* Instructions to follow
Looking at the listing below, retype exactly the lines starting at the one containing "white teddy bear: 13 -> 12" and ending at the one containing "green cylinder: 1 -> 2", both included, and nothing else.

* Excerpted records

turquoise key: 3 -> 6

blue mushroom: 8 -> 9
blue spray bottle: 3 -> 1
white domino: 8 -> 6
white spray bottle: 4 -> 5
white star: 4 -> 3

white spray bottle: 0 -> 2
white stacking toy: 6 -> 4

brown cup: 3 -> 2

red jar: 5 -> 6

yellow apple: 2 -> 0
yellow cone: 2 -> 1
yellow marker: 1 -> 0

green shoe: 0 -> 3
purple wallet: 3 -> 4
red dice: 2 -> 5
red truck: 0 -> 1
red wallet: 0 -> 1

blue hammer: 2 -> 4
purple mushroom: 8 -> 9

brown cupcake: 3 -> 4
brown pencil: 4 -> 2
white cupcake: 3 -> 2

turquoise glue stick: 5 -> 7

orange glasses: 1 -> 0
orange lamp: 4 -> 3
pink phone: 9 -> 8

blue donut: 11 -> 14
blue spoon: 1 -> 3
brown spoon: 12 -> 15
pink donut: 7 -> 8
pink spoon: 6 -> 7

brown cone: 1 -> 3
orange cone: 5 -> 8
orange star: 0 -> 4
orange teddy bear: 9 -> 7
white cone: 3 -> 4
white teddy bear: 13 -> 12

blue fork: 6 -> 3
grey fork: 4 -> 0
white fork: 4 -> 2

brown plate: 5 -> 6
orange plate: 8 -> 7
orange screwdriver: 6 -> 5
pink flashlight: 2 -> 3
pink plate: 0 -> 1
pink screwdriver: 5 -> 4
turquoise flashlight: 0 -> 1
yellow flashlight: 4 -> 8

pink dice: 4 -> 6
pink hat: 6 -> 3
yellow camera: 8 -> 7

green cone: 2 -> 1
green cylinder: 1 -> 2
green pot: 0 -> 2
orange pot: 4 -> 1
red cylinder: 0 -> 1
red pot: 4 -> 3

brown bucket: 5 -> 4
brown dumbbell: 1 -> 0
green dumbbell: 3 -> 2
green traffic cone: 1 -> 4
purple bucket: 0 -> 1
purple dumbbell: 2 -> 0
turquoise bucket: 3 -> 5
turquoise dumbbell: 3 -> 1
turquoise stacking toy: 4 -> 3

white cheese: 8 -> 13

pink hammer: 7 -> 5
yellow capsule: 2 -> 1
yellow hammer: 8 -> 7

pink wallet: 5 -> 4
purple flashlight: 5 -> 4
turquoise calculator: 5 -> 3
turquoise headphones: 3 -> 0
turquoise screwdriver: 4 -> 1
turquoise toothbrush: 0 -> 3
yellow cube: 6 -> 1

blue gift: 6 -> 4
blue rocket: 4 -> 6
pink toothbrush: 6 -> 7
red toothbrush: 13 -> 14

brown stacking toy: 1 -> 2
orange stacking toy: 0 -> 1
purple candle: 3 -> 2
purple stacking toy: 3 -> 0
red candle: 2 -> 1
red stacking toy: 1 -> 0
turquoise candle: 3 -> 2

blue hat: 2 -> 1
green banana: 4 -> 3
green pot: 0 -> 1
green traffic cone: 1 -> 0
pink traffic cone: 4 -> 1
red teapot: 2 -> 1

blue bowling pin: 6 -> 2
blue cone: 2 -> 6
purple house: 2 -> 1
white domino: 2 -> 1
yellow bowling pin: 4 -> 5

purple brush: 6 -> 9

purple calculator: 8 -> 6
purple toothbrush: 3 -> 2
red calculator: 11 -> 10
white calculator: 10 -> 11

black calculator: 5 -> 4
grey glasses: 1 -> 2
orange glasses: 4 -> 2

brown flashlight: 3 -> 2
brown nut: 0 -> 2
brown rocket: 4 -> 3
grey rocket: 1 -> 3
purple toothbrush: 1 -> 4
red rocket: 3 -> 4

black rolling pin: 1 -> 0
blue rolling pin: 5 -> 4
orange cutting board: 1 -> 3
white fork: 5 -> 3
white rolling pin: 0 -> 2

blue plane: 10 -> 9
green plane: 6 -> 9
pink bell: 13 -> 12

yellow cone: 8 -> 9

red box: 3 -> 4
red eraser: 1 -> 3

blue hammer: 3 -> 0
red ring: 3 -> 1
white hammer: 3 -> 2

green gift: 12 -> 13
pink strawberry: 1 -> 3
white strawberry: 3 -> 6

* Expected output
white teddy bear: 13 -> 12

blue fork: 6 -> 3
grey fork: 4 -> 0
white fork: 4 -> 2

brown plate: 5 -> 6
orange plate: 8 -> 7
orange screwdriver: 6 -> 5
pink flashlight: 2 -> 3
pink plate: 0 -> 1
pink screwdriver: 5 -> 4
turquoise flashlight: 0 -> 1
yellow flashlight: 4 -> 8

pink dice: 4 -> 6
pink hat: 6 -> 3
yellow camera: 8 -> 7

green cone: 2 -> 1
green cylinder: 1 -> 2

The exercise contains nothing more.